_EXERCISE DIRECTIONS_
Reproduce all the entries exactly and keep the pictures out.

_Edited layout image data_
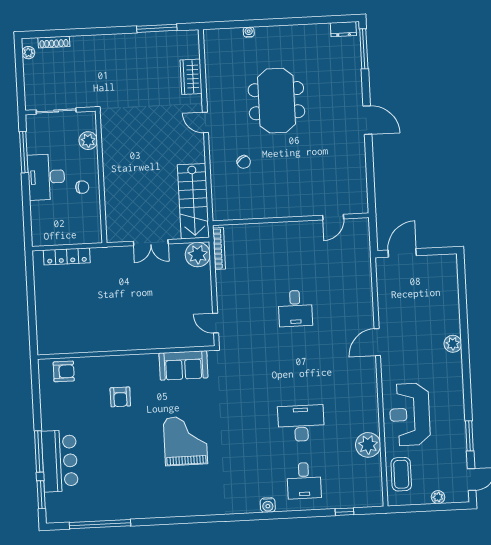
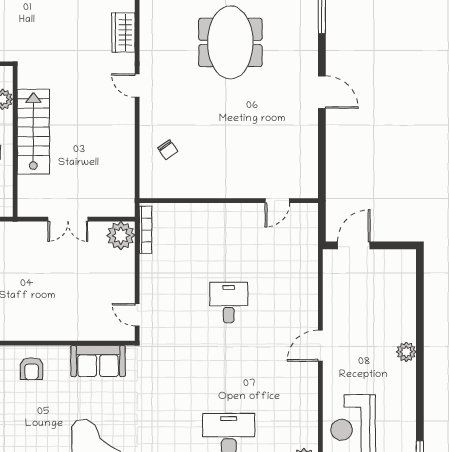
meeting table: (276, 101) -> (230, 42), moved
chair: (244, 162) -> (168, 150), moved
stairs: (193, 201) -> (33, 132), moved, turned 180
desk: (295, 308) -> (229, 303), turned 180
armchair: (120, 397) -> (32, 369), moved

_WRITTEN ANSWER_
meeting table: (276, 101) -> (230, 42), moved
chair: (244, 162) -> (168, 150), moved
stairs: (193, 201) -> (33, 132), moved, turned 180
desk: (295, 308) -> (229, 303), turned 180
armchair: (120, 397) -> (32, 369), moved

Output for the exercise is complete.